> **ENTRIES PROVIDED**:

◇ ◇ ◇

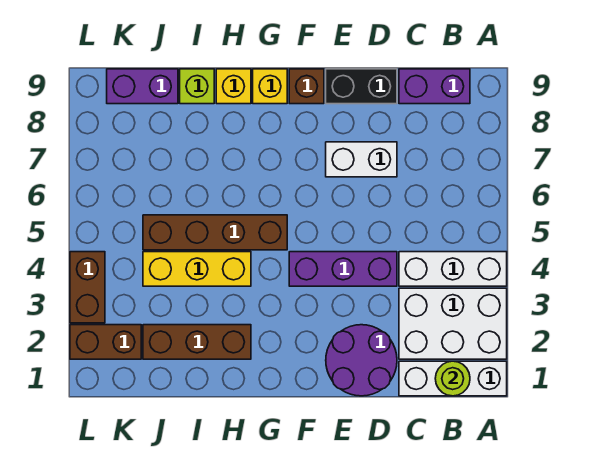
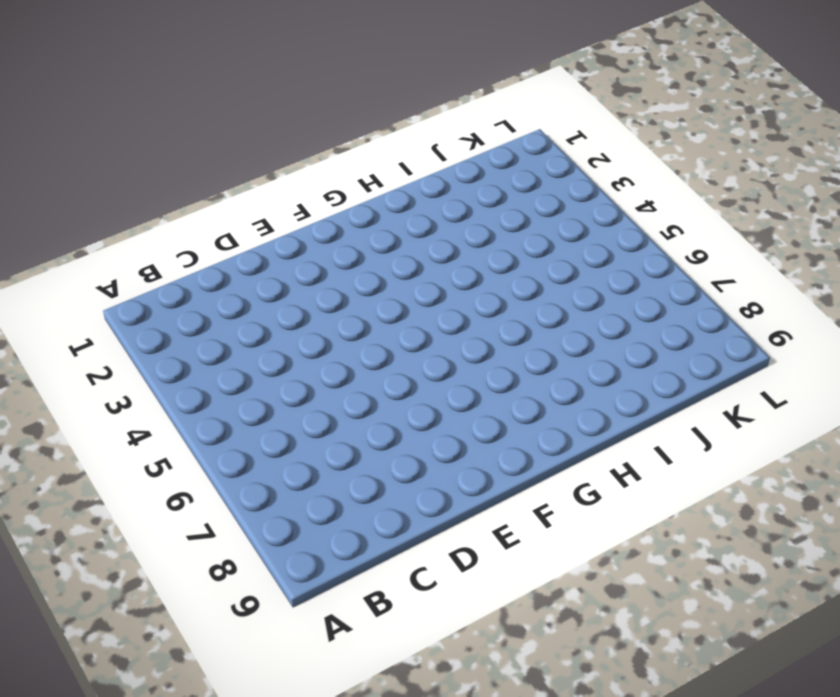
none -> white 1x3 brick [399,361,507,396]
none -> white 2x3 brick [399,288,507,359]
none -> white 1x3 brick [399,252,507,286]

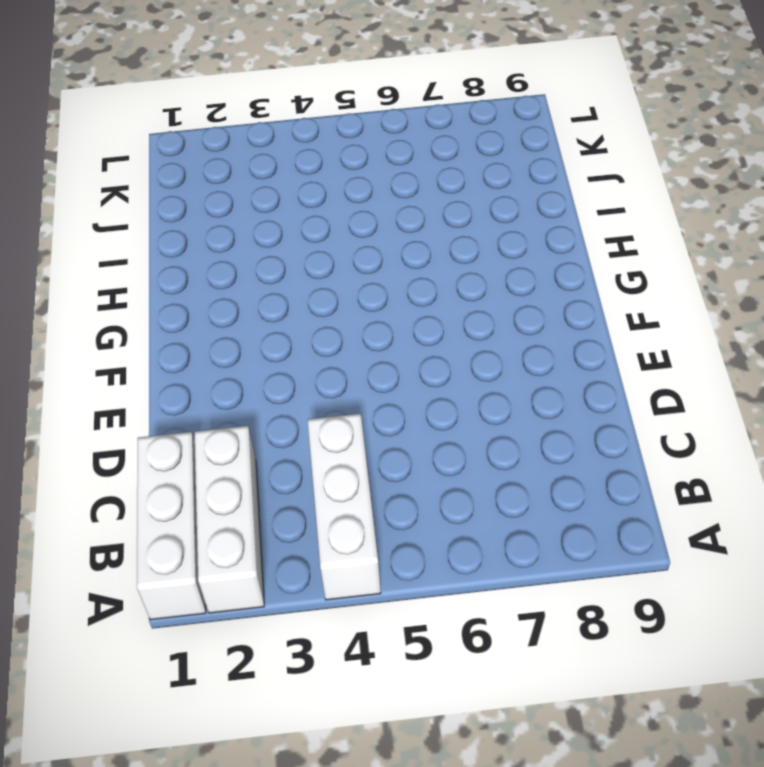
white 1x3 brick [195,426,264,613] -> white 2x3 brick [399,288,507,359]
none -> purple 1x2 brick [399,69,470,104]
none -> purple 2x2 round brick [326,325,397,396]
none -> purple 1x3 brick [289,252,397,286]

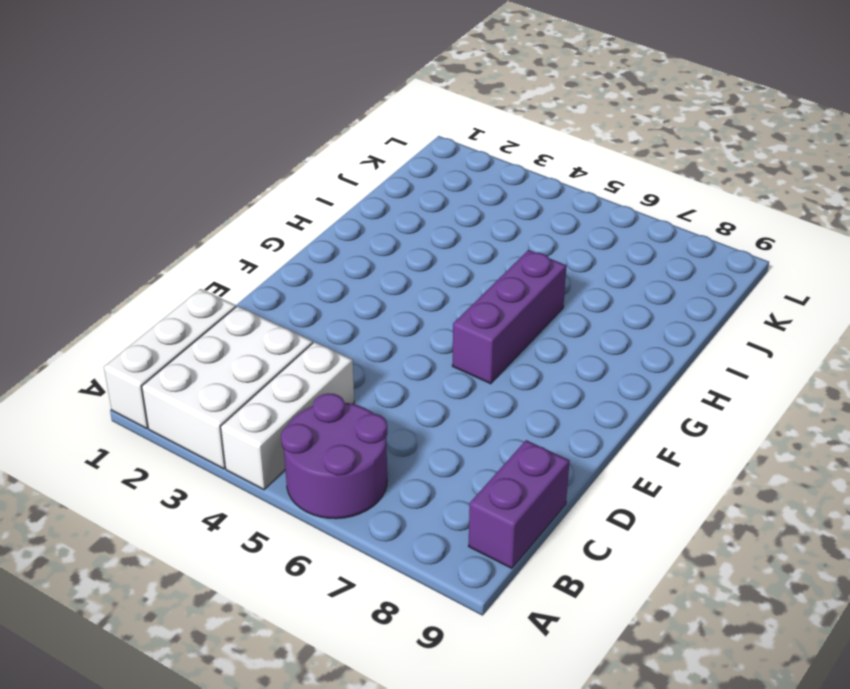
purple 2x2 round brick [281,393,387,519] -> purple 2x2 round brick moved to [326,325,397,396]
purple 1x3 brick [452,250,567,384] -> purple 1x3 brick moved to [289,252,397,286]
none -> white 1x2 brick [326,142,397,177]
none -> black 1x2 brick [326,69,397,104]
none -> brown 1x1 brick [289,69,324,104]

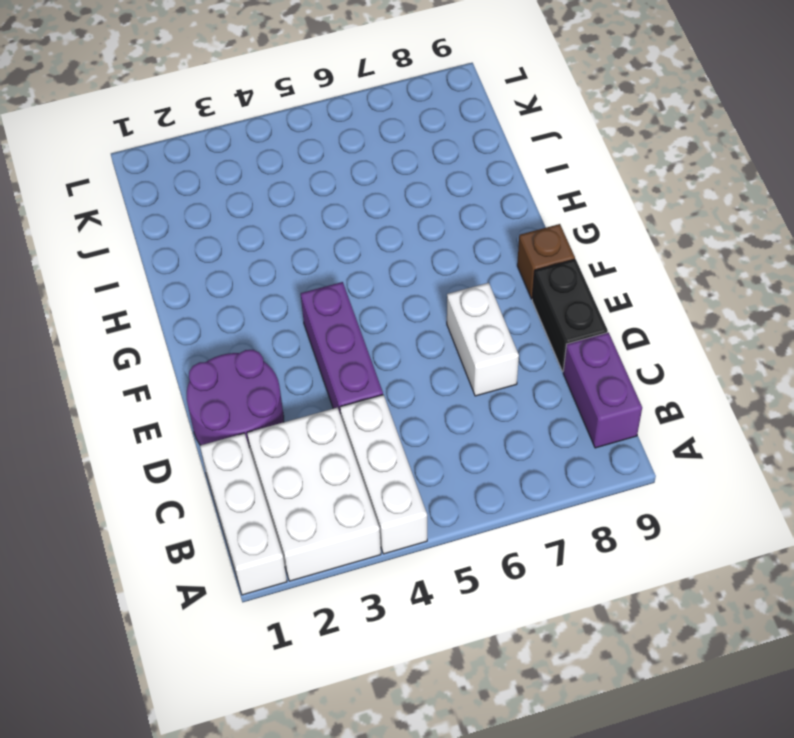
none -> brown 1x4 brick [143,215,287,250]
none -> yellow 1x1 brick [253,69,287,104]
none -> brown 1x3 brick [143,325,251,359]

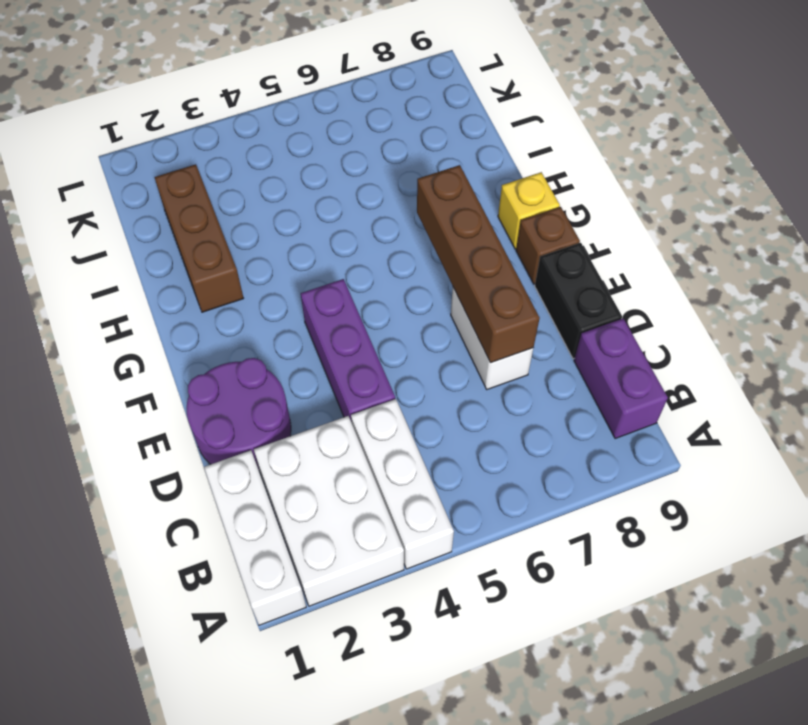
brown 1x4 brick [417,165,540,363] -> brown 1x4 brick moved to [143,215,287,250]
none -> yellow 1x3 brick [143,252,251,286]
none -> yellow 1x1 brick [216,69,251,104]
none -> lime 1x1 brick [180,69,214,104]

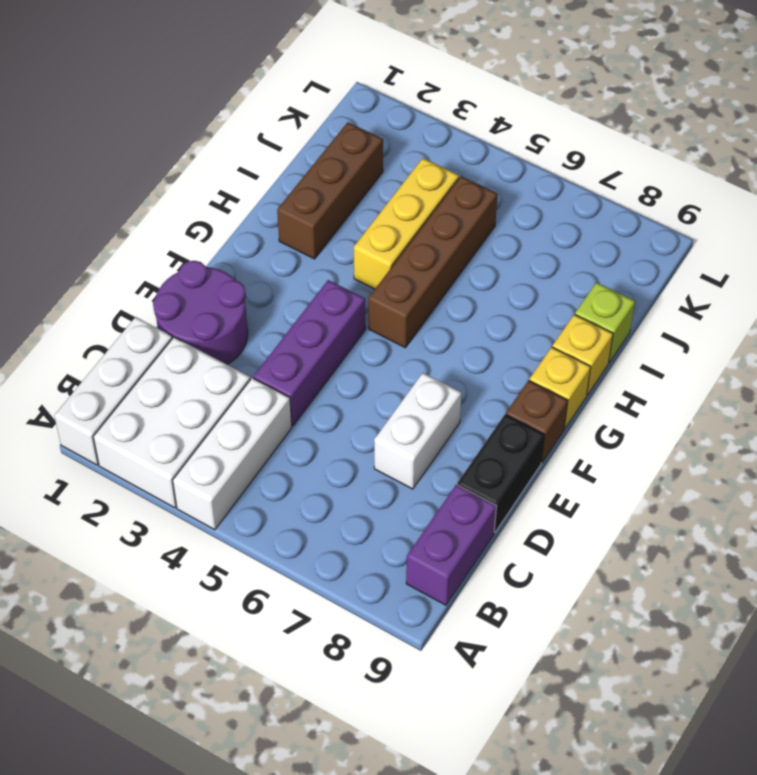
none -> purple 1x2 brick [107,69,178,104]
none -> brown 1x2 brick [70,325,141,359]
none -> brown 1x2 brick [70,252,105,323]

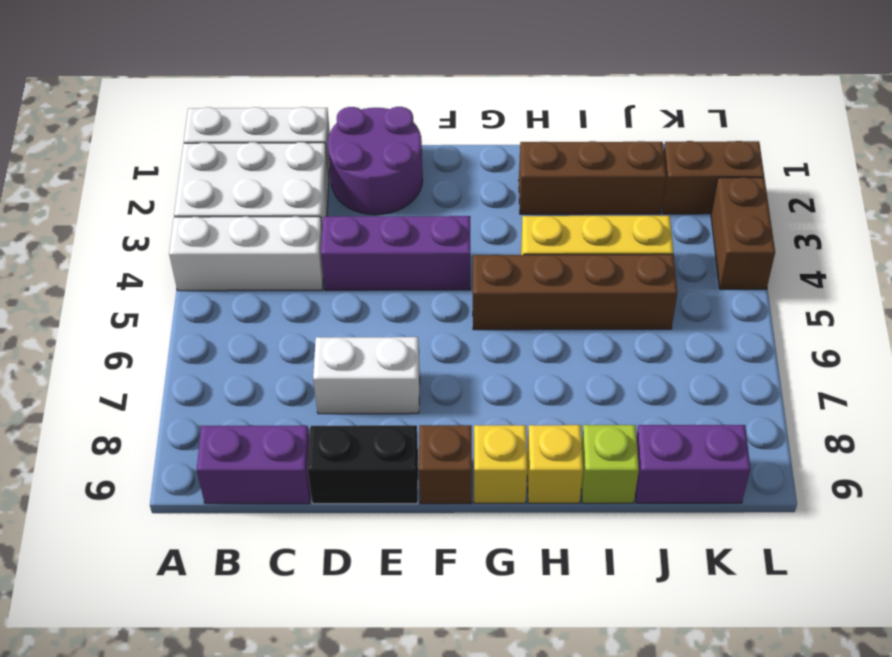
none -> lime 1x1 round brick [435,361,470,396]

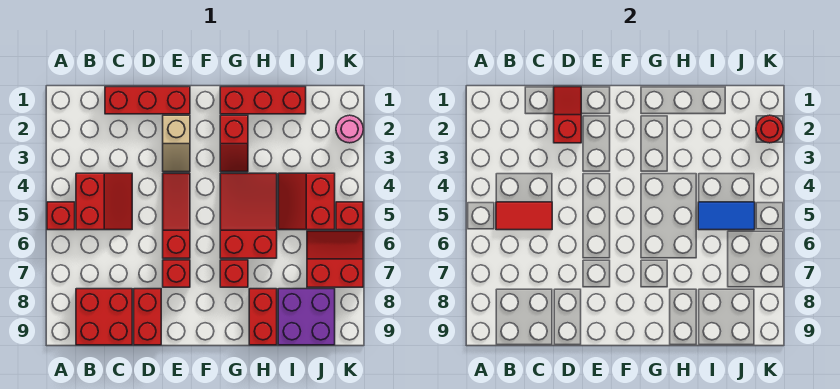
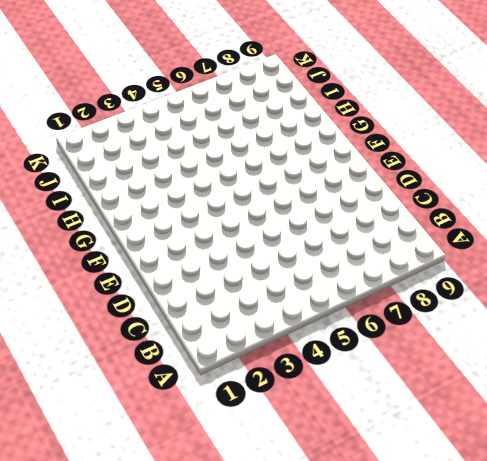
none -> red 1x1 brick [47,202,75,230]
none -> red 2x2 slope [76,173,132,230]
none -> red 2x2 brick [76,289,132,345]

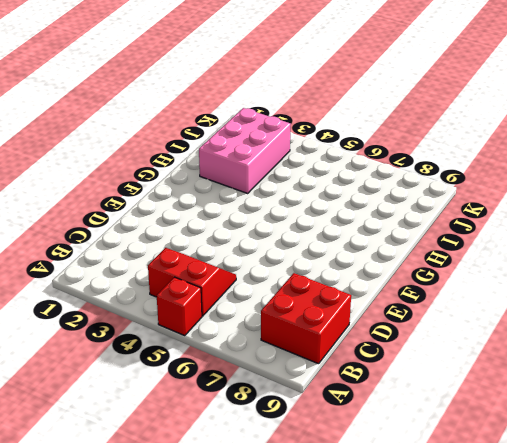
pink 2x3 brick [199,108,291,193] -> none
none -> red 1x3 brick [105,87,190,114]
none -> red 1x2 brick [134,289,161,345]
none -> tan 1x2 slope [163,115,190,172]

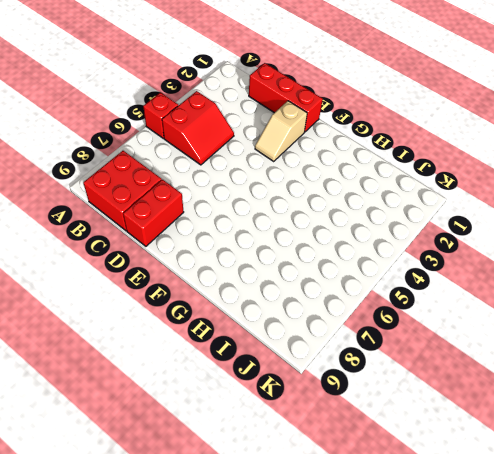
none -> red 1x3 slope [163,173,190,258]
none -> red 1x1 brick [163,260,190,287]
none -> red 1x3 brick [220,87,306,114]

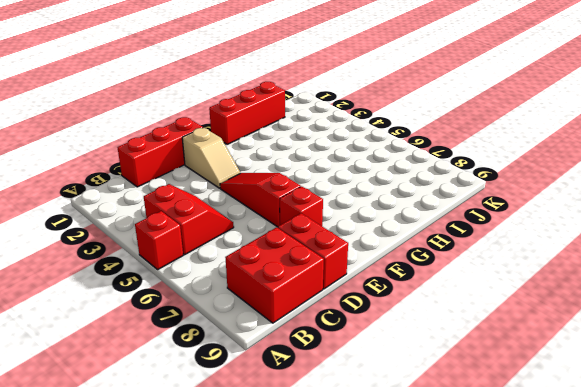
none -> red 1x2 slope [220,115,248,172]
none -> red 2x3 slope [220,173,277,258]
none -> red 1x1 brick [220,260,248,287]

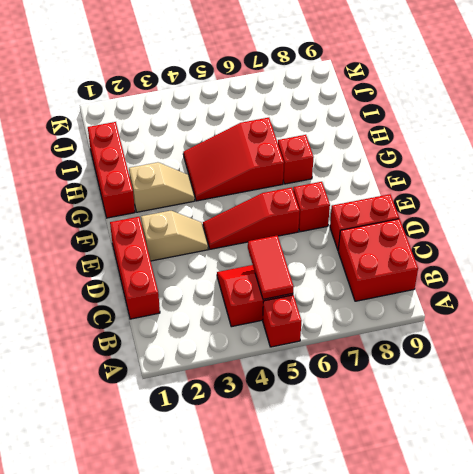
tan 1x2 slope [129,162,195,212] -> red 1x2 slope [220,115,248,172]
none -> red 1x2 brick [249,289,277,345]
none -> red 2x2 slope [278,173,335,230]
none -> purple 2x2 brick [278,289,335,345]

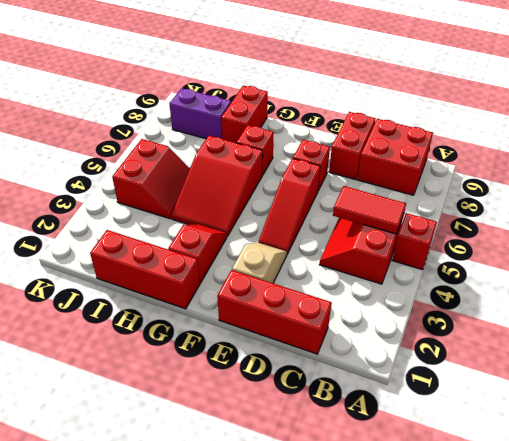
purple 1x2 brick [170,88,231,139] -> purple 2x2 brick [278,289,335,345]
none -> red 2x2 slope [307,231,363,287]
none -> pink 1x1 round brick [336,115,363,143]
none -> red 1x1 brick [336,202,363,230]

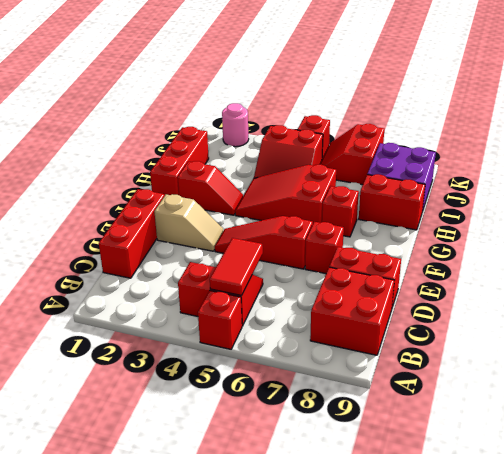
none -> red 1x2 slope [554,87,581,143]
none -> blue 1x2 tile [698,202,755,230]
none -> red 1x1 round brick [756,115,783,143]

◇ ◇ ◇

> **ABOUT THIS TASK**: Without changing a word, retype every entry above, but drop its pictures.

> **SOLVED EXERCISE**:
none -> white 1x3 brick [399,361,507,396]
none -> white 2x3 brick [399,288,507,359]
none -> white 1x3 brick [399,252,507,286]

white 1x3 brick [195,426,264,613] -> white 2x3 brick [399,288,507,359]
none -> purple 1x2 brick [399,69,470,104]
none -> purple 2x2 round brick [326,325,397,396]
none -> purple 1x3 brick [289,252,397,286]

purple 2x2 round brick [281,393,387,519] -> purple 2x2 round brick moved to [326,325,397,396]
purple 1x3 brick [452,250,567,384] -> purple 1x3 brick moved to [289,252,397,286]
none -> white 1x2 brick [326,142,397,177]
none -> black 1x2 brick [326,69,397,104]
none -> brown 1x1 brick [289,69,324,104]

none -> brown 1x4 brick [143,215,287,250]
none -> yellow 1x1 brick [253,69,287,104]
none -> brown 1x3 brick [143,325,251,359]

brown 1x4 brick [417,165,540,363] -> brown 1x4 brick moved to [143,215,287,250]
none -> yellow 1x3 brick [143,252,251,286]
none -> yellow 1x1 brick [216,69,251,104]
none -> lime 1x1 brick [180,69,214,104]

none -> purple 1x2 brick [107,69,178,104]
none -> brown 1x2 brick [70,325,141,359]
none -> brown 1x2 brick [70,252,105,323]

none -> lime 1x1 round brick [435,361,470,396]

none -> red 1x1 brick [47,202,75,230]
none -> red 2x2 slope [76,173,132,230]
none -> red 2x2 brick [76,289,132,345]

pink 2x3 brick [199,108,291,193] -> none
none -> red 1x3 brick [105,87,190,114]
none -> red 1x2 brick [134,289,161,345]
none -> tan 1x2 slope [163,115,190,172]

none -> red 1x3 slope [163,173,190,258]
none -> red 1x1 brick [163,260,190,287]
none -> red 1x3 brick [220,87,306,114]

none -> red 1x2 slope [220,115,248,172]
none -> red 2x3 slope [220,173,277,258]
none -> red 1x1 brick [220,260,248,287]

tan 1x2 slope [129,162,195,212] -> red 1x2 slope [220,115,248,172]
none -> red 1x2 brick [249,289,277,345]
none -> red 2x2 slope [278,173,335,230]
none -> purple 2x2 brick [278,289,335,345]

purple 1x2 brick [170,88,231,139] -> purple 2x2 brick [278,289,335,345]
none -> red 2x2 slope [307,231,363,287]
none -> pink 1x1 round brick [336,115,363,143]
none -> red 1x1 brick [336,202,363,230]

none -> red 1x2 slope [554,87,581,143]
none -> blue 1x2 tile [698,202,755,230]
none -> red 1x1 round brick [756,115,783,143]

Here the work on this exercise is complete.